**EXERCISE INSTRUCTIONS**
Among the lines below, copy exactly those from the one with "blue duck [484,222,537,286]" through the one with "turquoise duck [134,58,168,106]", counting both ends.
*** Opening of RECORD EXCERPTS ***
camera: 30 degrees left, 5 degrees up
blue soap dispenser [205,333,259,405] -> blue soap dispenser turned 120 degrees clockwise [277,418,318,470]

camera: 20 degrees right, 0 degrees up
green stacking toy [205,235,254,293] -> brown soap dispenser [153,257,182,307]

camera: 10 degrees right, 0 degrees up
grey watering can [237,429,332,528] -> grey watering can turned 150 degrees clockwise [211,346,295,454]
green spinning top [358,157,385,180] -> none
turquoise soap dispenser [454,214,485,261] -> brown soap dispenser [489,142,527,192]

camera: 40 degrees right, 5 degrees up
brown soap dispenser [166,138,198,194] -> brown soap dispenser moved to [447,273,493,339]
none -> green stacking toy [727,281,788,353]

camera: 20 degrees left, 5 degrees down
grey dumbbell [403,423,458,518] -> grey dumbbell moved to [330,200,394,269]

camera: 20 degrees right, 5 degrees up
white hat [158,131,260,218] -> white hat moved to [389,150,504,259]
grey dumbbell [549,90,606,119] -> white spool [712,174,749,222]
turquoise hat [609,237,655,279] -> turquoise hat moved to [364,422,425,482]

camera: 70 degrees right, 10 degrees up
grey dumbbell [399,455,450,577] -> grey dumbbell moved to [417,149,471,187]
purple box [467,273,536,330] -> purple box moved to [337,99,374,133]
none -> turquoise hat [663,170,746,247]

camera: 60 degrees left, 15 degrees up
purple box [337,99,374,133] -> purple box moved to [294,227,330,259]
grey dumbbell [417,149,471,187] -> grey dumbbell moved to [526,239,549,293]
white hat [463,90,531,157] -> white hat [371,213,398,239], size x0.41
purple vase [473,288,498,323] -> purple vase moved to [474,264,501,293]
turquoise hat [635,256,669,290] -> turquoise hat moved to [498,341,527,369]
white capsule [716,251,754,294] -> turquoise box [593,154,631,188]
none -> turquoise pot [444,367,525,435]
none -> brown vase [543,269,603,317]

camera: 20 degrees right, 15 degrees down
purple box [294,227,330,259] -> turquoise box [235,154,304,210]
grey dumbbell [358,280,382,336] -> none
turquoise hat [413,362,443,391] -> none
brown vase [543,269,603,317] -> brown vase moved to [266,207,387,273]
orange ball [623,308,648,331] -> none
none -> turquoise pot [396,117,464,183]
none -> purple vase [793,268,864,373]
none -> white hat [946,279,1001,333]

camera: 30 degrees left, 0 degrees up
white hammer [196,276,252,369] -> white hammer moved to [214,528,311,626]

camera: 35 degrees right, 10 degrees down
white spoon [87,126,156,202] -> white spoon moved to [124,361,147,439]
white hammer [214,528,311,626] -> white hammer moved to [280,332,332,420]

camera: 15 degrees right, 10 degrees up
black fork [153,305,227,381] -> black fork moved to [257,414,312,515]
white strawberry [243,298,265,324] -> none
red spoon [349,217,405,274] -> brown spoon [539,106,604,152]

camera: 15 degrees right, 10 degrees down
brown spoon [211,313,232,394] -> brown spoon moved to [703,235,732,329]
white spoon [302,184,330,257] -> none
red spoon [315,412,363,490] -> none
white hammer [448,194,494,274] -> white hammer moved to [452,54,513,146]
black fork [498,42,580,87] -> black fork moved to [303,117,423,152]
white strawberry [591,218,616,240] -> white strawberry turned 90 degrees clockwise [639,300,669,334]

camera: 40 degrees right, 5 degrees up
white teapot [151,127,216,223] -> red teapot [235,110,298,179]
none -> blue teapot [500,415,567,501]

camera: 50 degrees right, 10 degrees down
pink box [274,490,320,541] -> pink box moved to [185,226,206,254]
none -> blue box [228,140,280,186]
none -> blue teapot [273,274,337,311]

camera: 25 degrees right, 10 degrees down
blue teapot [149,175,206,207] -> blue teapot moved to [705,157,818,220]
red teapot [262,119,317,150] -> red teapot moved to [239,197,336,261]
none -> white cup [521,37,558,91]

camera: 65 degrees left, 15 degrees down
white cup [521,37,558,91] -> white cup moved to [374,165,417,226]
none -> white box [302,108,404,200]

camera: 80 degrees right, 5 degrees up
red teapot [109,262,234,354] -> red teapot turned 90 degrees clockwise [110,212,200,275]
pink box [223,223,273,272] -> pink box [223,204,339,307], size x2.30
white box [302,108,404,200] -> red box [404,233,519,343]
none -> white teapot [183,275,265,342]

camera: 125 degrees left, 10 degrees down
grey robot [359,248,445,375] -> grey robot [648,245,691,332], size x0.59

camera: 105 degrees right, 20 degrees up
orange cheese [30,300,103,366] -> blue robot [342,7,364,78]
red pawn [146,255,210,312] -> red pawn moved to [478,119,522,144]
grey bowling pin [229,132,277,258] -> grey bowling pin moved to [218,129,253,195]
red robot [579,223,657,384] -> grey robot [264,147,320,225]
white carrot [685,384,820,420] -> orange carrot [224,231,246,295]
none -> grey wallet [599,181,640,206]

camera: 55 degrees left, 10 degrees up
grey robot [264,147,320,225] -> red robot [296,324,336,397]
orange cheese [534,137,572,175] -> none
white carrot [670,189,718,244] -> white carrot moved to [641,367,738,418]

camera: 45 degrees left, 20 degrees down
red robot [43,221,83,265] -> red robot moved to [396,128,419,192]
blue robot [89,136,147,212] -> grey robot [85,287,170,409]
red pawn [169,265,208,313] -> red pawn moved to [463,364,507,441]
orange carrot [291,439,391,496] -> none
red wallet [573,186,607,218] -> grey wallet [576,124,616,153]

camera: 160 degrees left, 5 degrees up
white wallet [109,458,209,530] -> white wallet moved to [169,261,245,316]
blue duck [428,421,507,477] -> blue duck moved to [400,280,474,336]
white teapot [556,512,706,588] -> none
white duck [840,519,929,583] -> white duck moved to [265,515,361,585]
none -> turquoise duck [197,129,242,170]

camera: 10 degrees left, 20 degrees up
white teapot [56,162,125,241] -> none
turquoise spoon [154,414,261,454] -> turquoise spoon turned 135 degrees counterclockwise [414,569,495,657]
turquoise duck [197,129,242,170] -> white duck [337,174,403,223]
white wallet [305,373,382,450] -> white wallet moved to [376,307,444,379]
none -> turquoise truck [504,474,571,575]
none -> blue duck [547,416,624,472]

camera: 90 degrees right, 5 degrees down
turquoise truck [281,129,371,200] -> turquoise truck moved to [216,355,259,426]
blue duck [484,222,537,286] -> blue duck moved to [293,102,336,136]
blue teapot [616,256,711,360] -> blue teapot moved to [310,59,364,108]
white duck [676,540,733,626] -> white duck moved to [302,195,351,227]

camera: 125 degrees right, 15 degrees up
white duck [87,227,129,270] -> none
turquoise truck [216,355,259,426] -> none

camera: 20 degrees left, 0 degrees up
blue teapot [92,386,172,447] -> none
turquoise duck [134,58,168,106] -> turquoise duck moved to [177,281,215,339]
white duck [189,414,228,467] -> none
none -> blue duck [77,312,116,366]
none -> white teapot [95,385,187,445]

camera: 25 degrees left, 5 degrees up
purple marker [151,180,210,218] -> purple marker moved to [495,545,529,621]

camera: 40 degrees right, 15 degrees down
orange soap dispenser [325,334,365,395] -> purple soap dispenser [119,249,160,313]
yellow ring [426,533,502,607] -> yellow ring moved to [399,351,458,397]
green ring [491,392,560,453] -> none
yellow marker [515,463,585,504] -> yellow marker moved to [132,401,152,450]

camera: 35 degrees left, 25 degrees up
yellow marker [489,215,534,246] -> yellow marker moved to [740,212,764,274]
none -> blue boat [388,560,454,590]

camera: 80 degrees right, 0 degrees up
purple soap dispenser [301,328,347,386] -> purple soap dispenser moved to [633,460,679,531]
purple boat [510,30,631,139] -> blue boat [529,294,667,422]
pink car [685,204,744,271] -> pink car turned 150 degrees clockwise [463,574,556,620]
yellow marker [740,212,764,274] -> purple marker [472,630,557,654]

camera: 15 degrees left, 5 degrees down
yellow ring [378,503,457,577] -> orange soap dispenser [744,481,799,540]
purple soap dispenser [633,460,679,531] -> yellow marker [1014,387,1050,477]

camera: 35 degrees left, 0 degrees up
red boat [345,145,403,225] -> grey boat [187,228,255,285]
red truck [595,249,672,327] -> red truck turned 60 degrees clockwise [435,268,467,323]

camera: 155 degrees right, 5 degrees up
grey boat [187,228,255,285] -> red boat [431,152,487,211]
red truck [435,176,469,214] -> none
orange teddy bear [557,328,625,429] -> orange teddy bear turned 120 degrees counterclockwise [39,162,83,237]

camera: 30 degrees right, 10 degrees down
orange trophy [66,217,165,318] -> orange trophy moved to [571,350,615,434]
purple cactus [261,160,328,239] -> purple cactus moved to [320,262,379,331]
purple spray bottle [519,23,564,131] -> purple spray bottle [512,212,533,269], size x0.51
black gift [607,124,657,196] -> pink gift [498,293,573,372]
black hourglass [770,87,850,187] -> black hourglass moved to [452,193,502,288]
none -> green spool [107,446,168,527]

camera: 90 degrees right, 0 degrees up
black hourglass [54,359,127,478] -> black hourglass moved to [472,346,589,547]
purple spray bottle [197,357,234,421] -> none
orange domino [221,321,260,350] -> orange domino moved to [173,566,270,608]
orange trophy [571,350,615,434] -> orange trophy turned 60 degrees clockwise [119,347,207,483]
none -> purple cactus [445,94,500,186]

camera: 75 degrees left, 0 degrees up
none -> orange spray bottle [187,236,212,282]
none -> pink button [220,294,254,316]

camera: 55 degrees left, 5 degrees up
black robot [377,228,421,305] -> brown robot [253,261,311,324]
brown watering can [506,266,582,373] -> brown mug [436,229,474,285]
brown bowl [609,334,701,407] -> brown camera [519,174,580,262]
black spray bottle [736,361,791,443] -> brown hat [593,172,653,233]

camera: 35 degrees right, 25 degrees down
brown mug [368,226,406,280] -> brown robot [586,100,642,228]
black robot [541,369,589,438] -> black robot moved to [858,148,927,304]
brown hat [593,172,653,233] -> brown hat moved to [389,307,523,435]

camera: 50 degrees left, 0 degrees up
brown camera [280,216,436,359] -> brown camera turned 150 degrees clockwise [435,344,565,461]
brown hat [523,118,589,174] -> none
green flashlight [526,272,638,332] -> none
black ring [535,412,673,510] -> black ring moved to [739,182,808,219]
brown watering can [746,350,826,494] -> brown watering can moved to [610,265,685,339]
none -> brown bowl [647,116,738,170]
*** Close of RECORD EXCERPTS ***
**TASK RESULT**
blue duck [484,222,537,286] -> blue duck moved to [293,102,336,136]
blue teapot [616,256,711,360] -> blue teapot moved to [310,59,364,108]
white duck [676,540,733,626] -> white duck moved to [302,195,351,227]

camera: 125 degrees right, 15 degrees up
white duck [87,227,129,270] -> none
turquoise truck [216,355,259,426] -> none

camera: 20 degrees left, 0 degrees up
blue teapot [92,386,172,447] -> none
turquoise duck [134,58,168,106] -> turquoise duck moved to [177,281,215,339]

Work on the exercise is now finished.